• **Provided records**

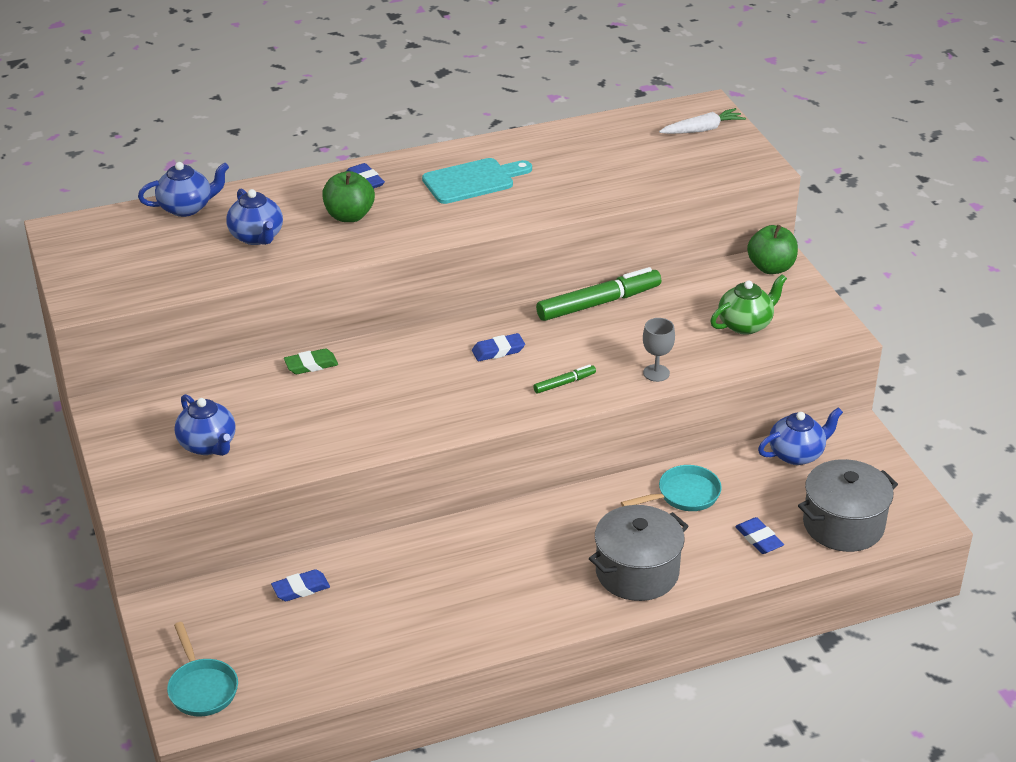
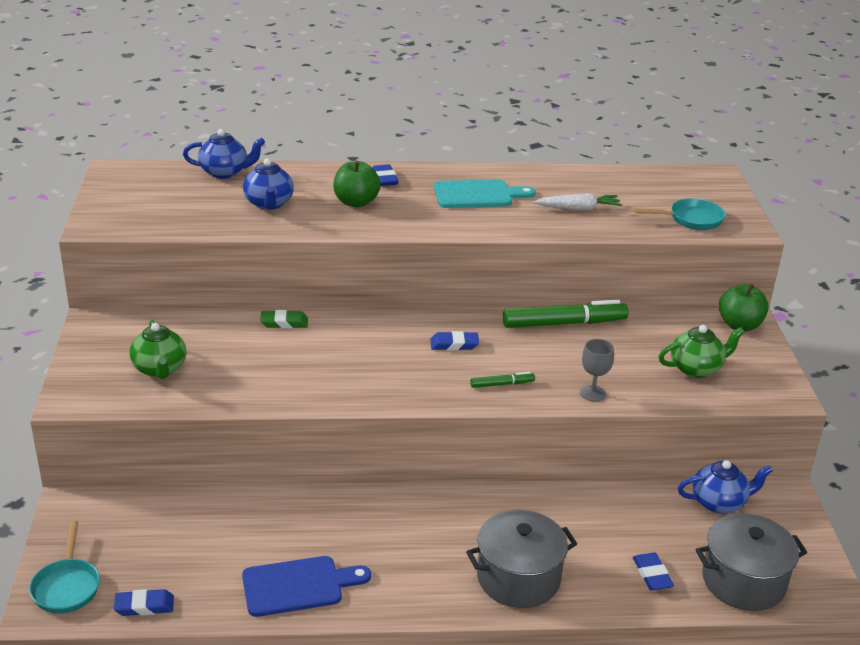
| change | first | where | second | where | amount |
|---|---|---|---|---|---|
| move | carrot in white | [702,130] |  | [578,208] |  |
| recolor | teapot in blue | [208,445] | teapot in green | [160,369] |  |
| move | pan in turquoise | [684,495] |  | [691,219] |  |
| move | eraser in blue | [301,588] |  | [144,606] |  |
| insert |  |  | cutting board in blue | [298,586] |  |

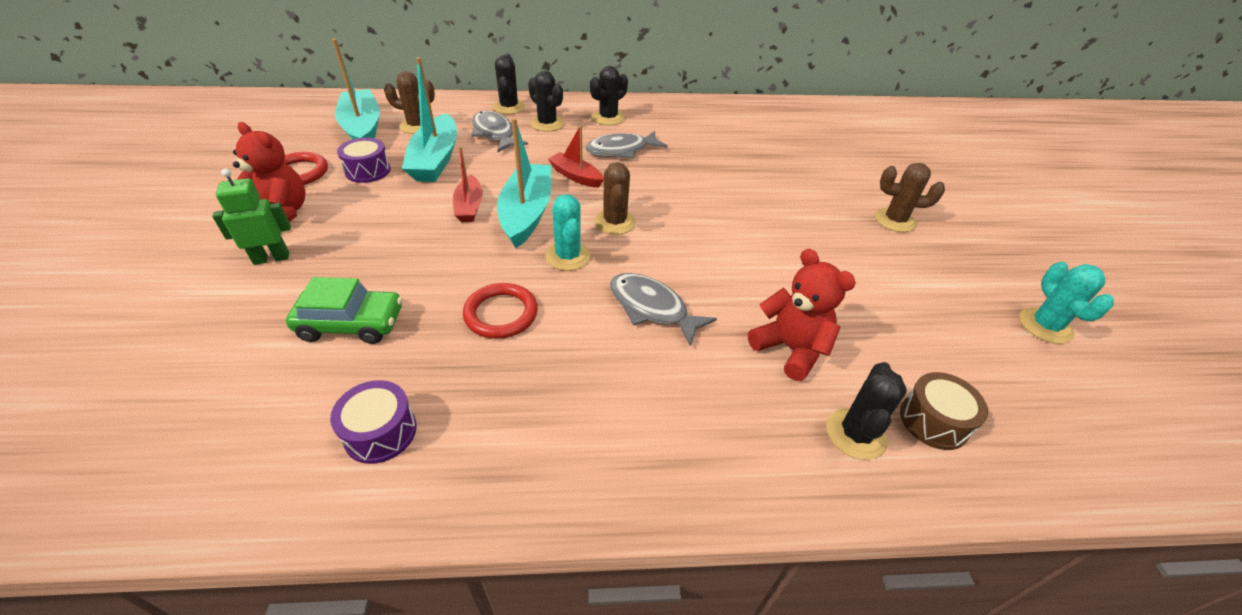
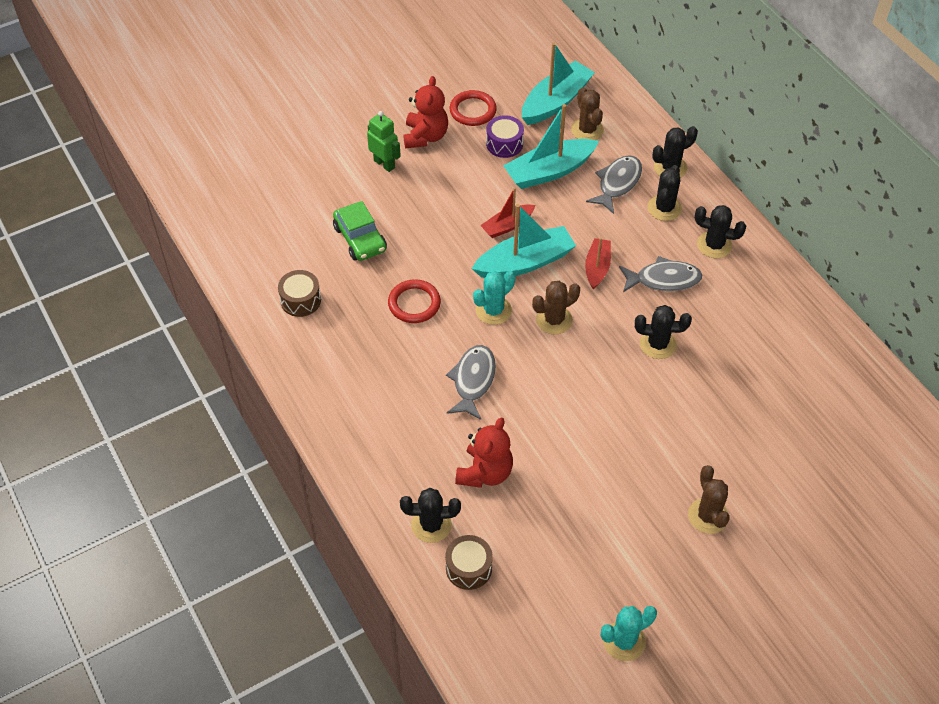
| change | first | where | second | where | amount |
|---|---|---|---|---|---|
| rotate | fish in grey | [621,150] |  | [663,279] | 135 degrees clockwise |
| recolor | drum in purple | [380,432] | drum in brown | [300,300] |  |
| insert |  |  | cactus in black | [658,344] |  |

• **About this exercise**
What you return should be only the exact lines from the top of the entries through the line with "move | eraser", minus the pictures.

• **Result below**
| change | first | where | second | where | amount |
|---|---|---|---|---|---|
| move | carrot in white | [702,130] |  | [578,208] |  |
| recolor | teapot in blue | [208,445] | teapot in green | [160,369] |  |
| move | pan in turquoise | [684,495] |  | [691,219] |  |
| move | eraser in blue | [301,588] |  | [144,606] |  |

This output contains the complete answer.